Your task:
Would you please set down, word for word, the lines from the one with "red cross: (84, 90) -> (26, 96), moved" through the final line of the data below, omitting any pictures?

Data excerpts:
______

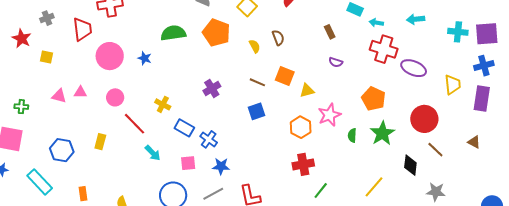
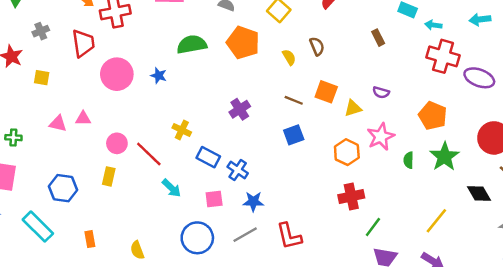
purple semicircle: (336, 62) -> (381, 92), moved
pink circle: (115, 97) -> (117, 143), moved
black diamond: (410, 165) -> (479, 194), turned -35

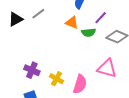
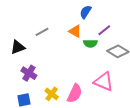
gray line: (38, 14) -> (42, 32), moved
black triangle: (16, 19) -> (18, 47), moved
yellow cross: (56, 79) -> (52, 94), moved

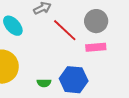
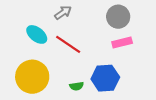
red line: (65, 30) -> (68, 44), moved

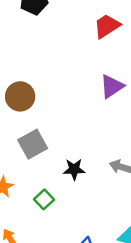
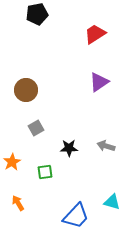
gray square: (33, 144) -> (36, 128), size x0.7
green square: (44, 199) -> (45, 172), turned 35

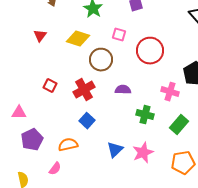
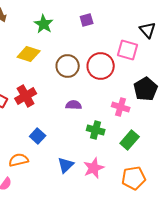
pink square: (119, 35) -> (128, 50), moved, size x1.5
brown circle: (101, 60) -> (68, 66), moved
red cross: (84, 90) -> (26, 96), moved

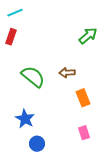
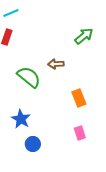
brown arrow: (67, 73) -> (56, 64), moved

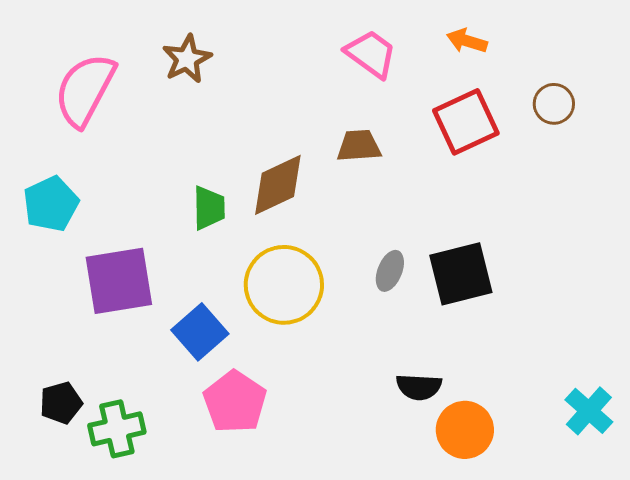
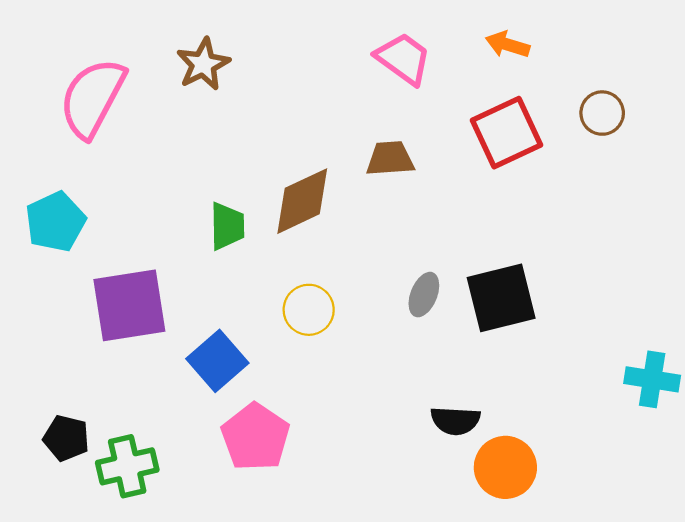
yellow circle: (284, 285) -> (309, 310), size x0.6
black pentagon: (61, 403) -> (66, 438), turned 30
cyan cross: (589, 411) -> (652, 379), moved, turned -33

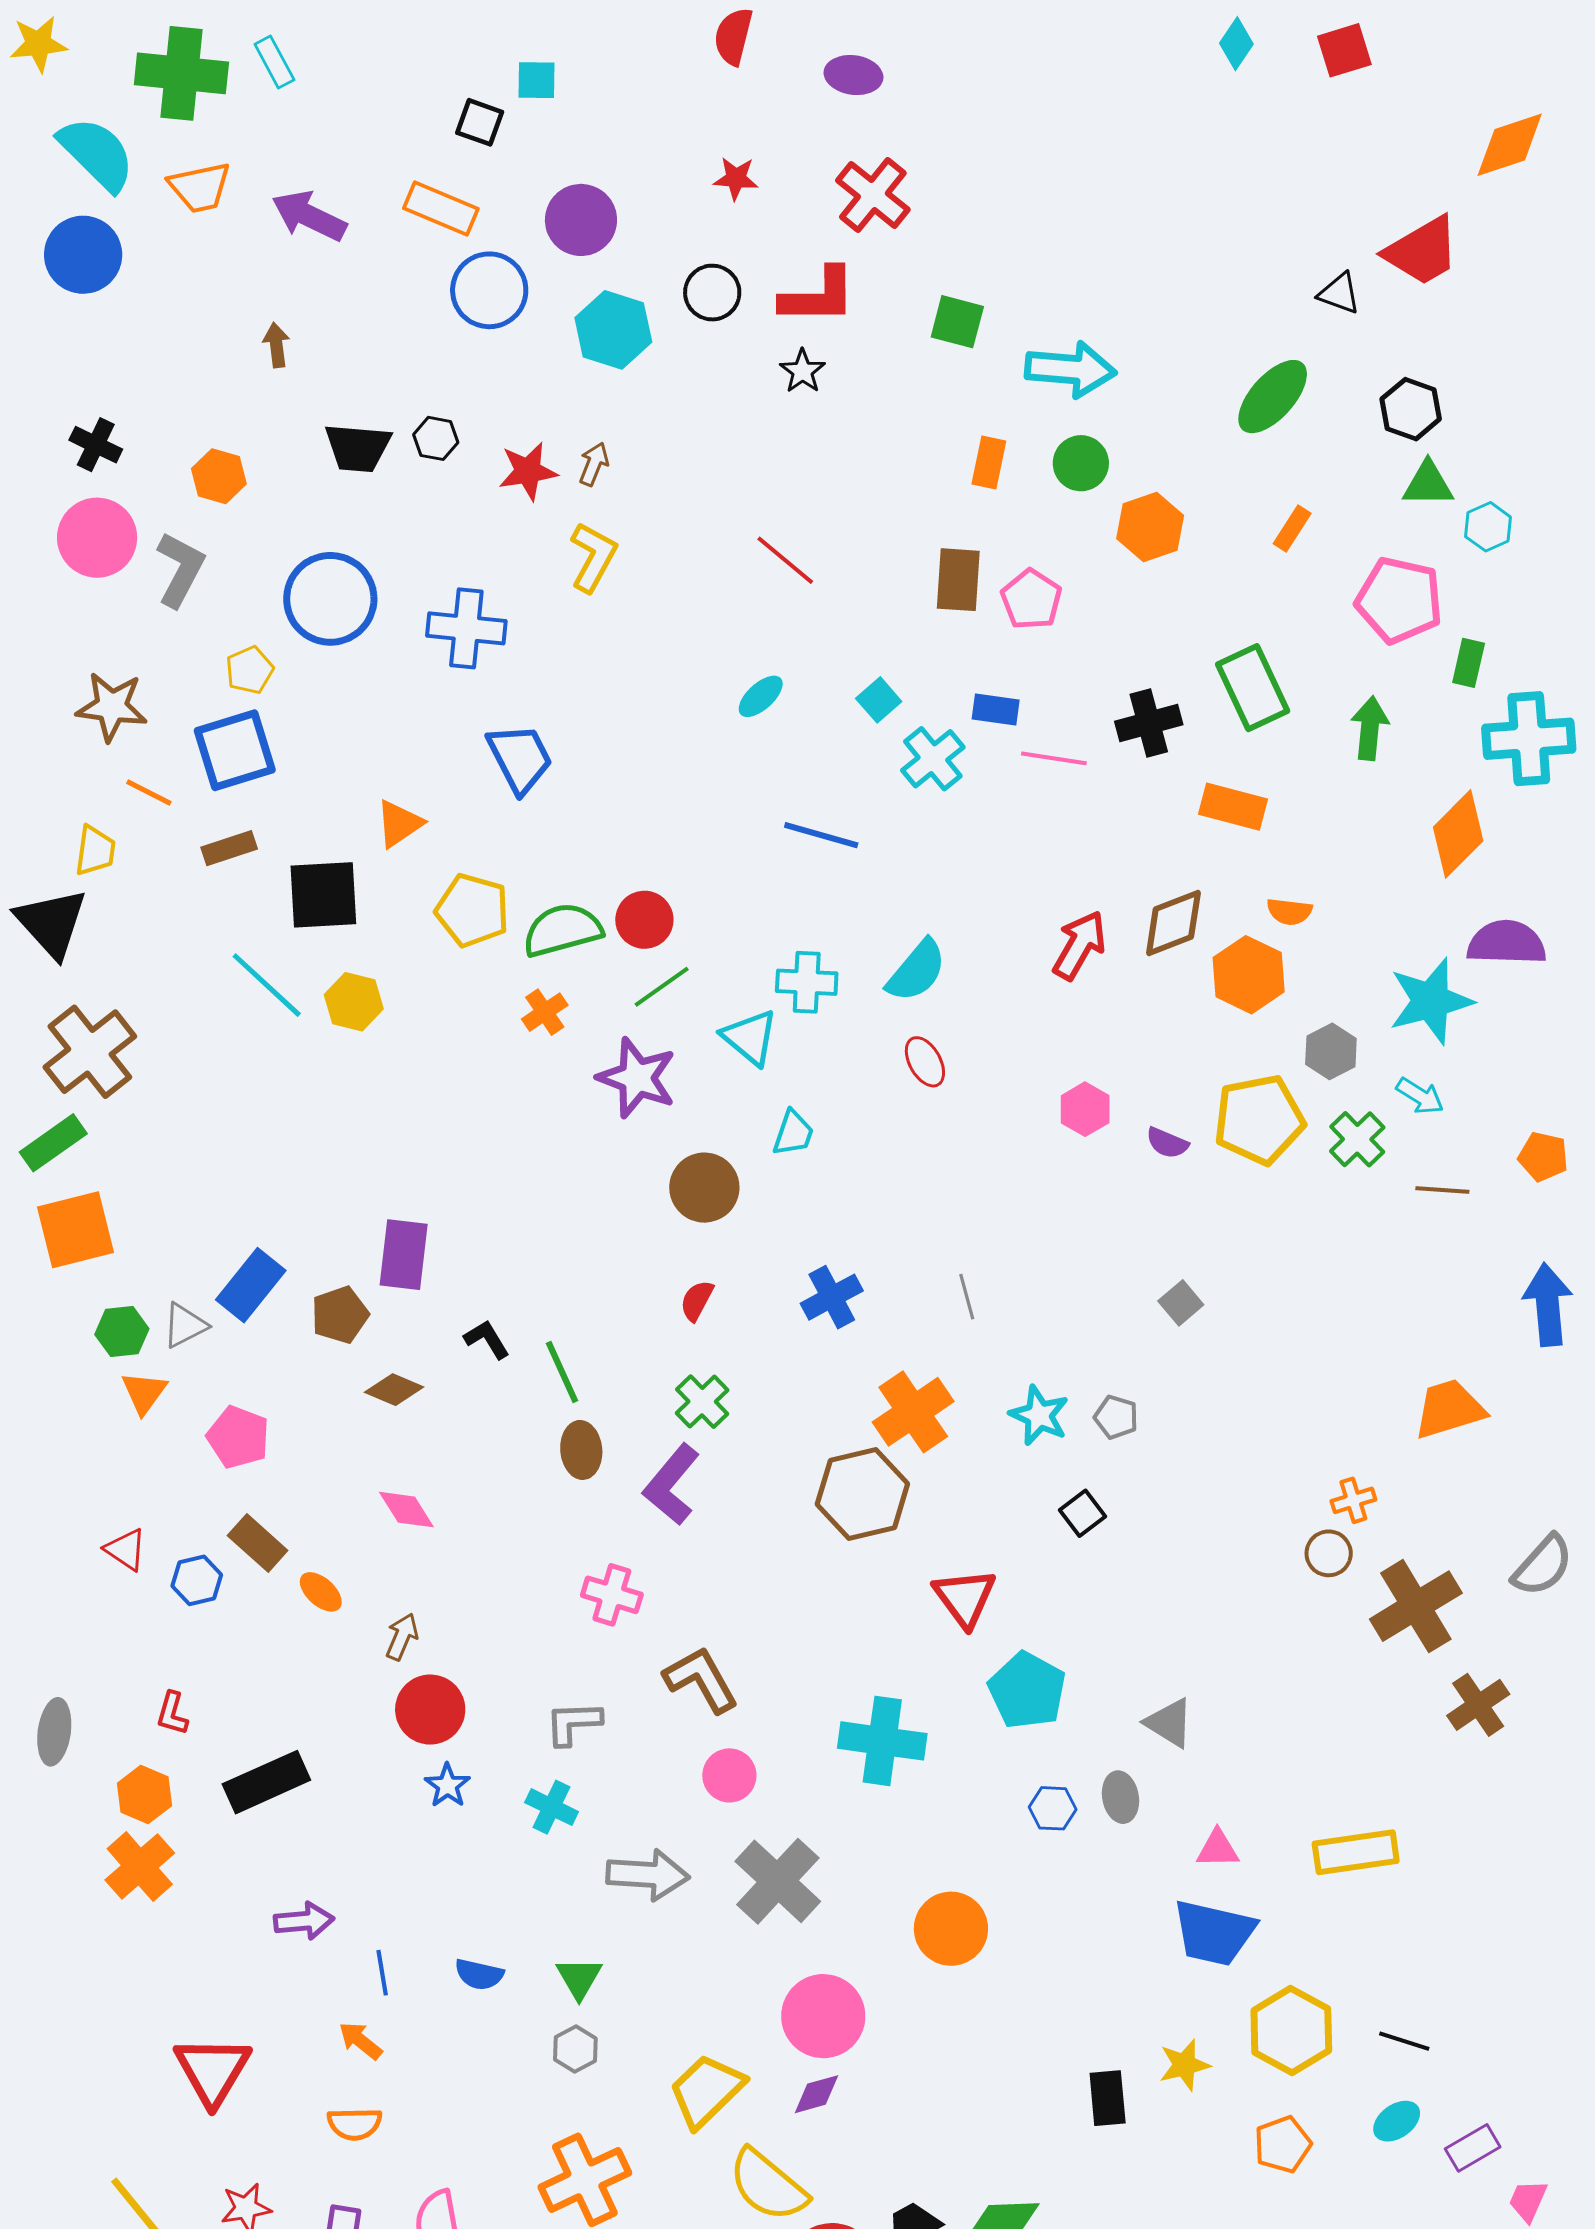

______

Solution for this task:
red cross: (84, 90) -> (26, 96), moved

brown arrow: (67, 73) -> (56, 64), moved

yellow circle: (284, 285) -> (309, 310), size x0.6
black pentagon: (61, 403) -> (66, 438), turned 30
cyan cross: (589, 411) -> (652, 379), moved, turned -33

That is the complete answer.